___ Supplied material

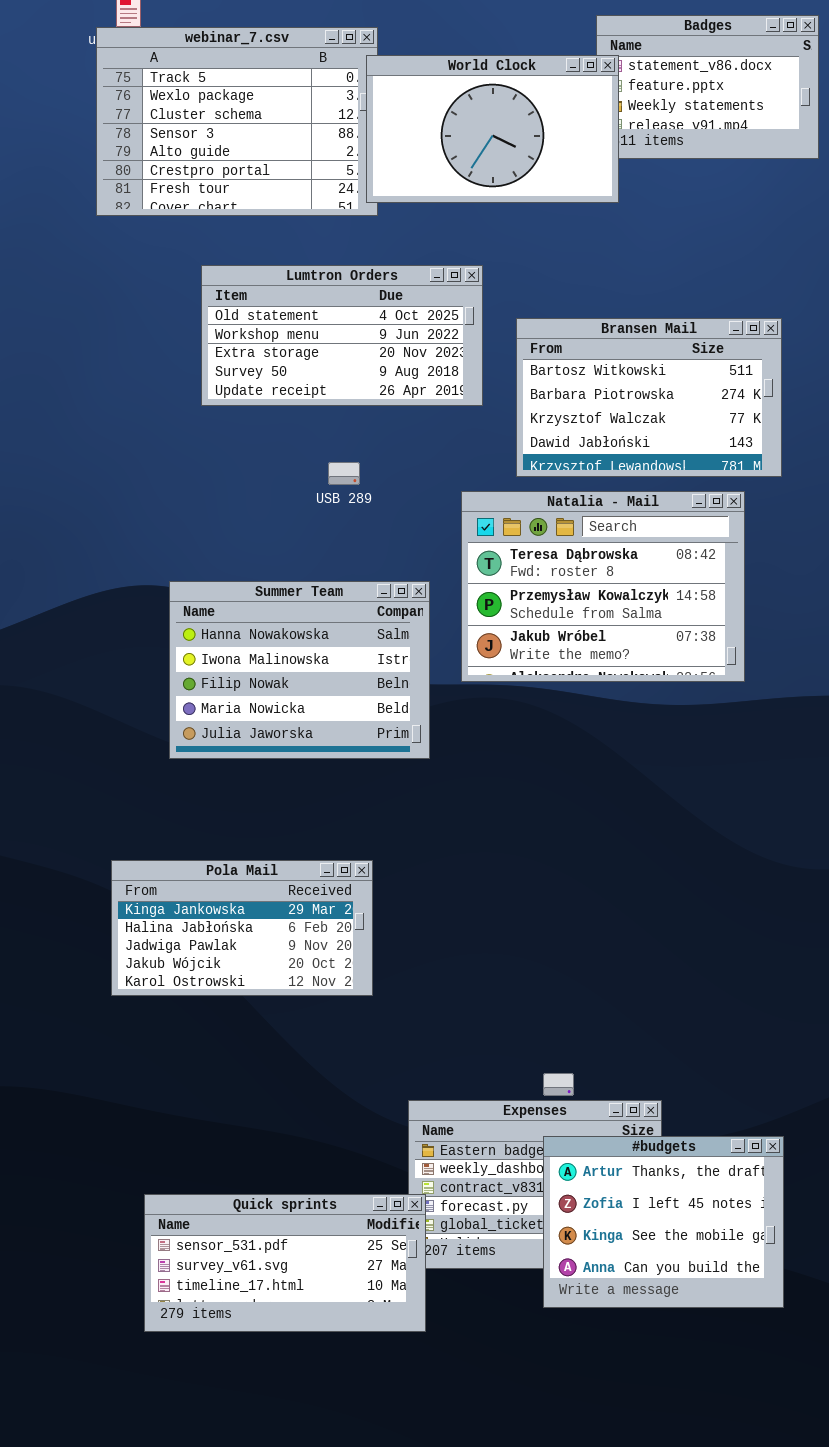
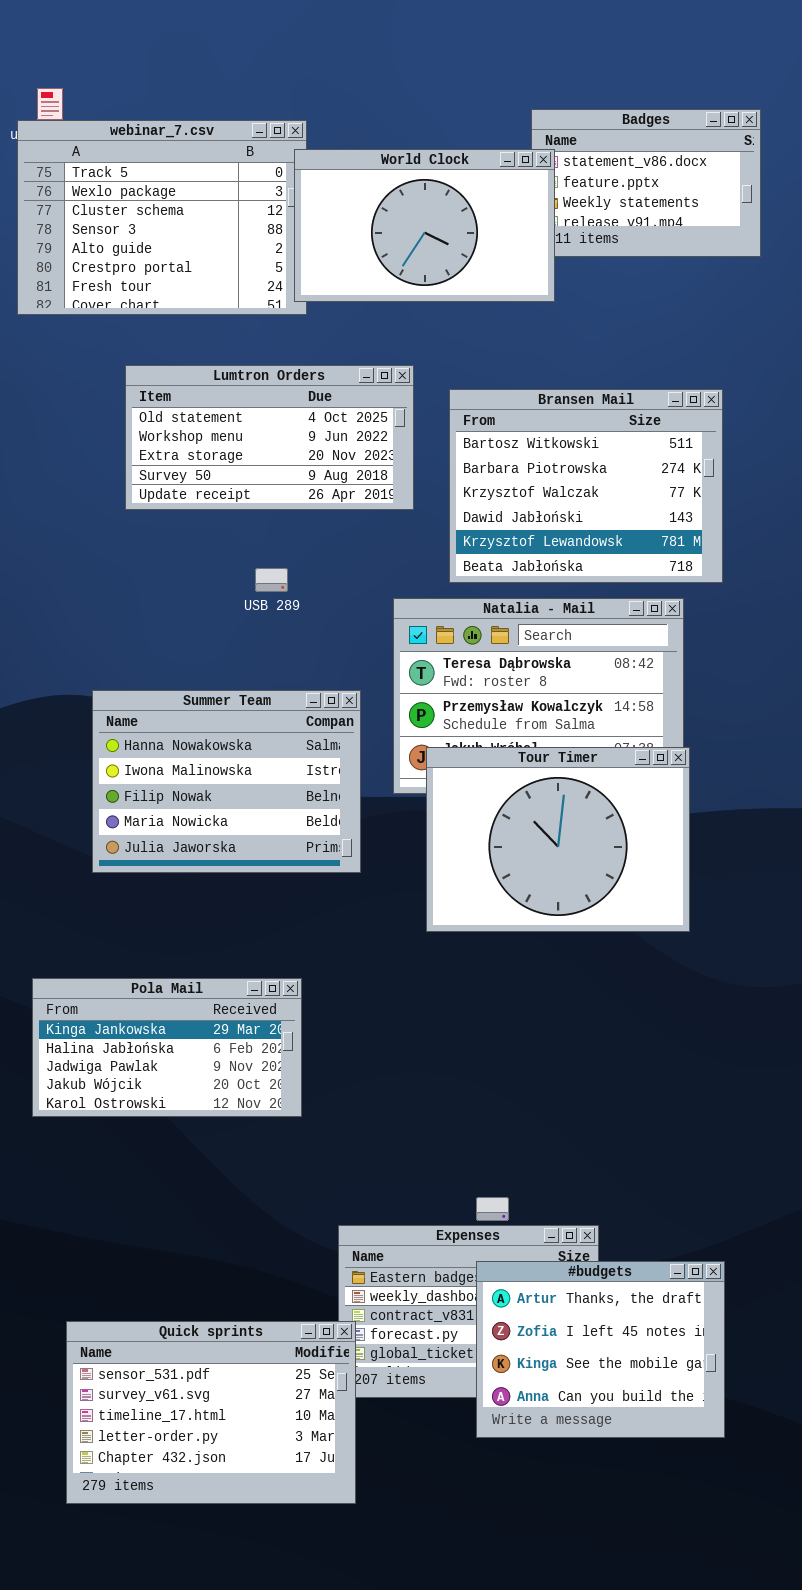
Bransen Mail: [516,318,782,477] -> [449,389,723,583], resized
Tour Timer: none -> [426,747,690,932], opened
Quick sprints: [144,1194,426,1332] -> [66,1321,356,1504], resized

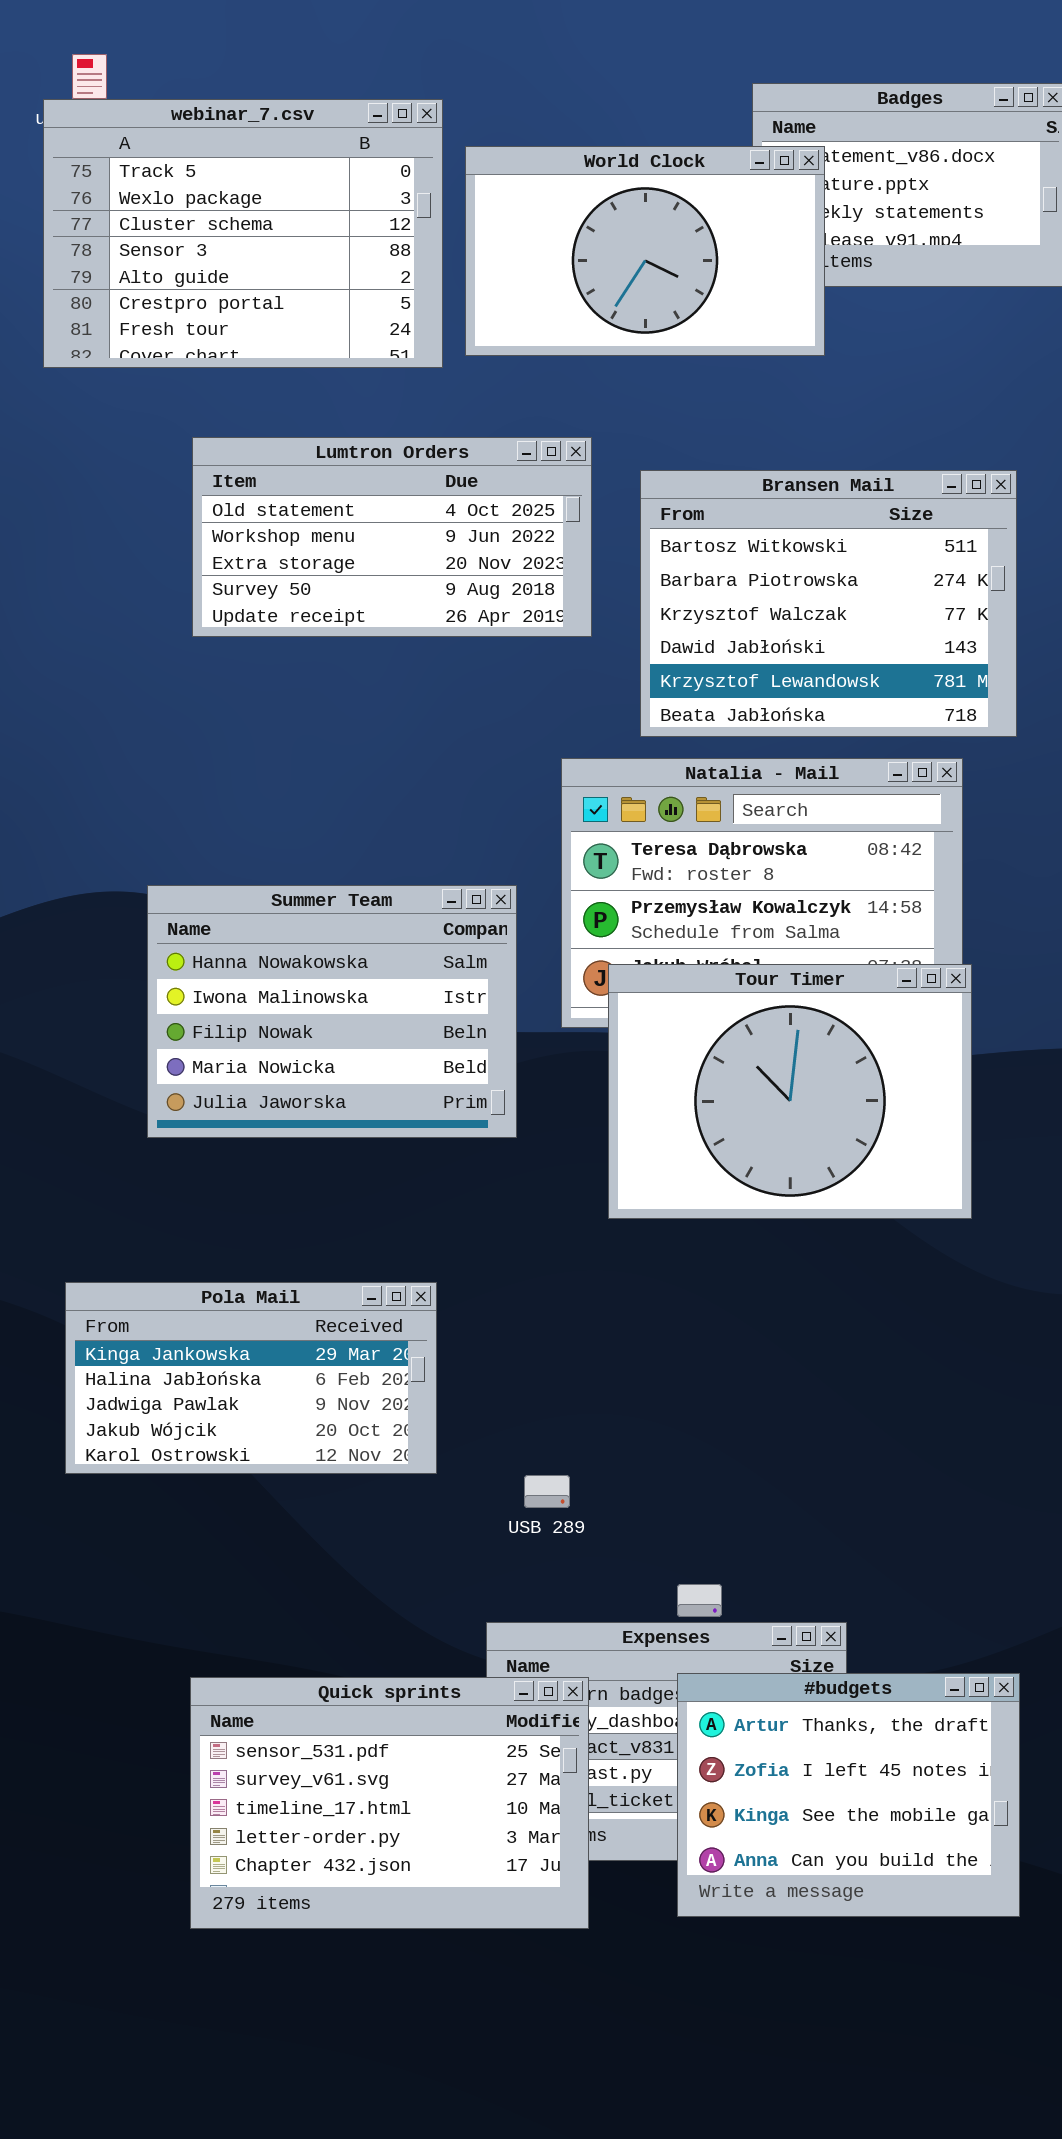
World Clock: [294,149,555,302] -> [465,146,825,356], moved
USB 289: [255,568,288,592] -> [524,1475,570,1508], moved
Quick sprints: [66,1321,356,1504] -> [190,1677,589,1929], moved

______

Assignment: All the records need to be repeated exactly, with the images dropped.

The completed task:
Bransen Mail: [516,318,782,477] -> [449,389,723,583], resized
Tour Timer: none -> [426,747,690,932], opened
Quick sprints: [144,1194,426,1332] -> [66,1321,356,1504], resized

World Clock: [294,149,555,302] -> [465,146,825,356], moved
USB 289: [255,568,288,592] -> [524,1475,570,1508], moved
Quick sprints: [66,1321,356,1504] -> [190,1677,589,1929], moved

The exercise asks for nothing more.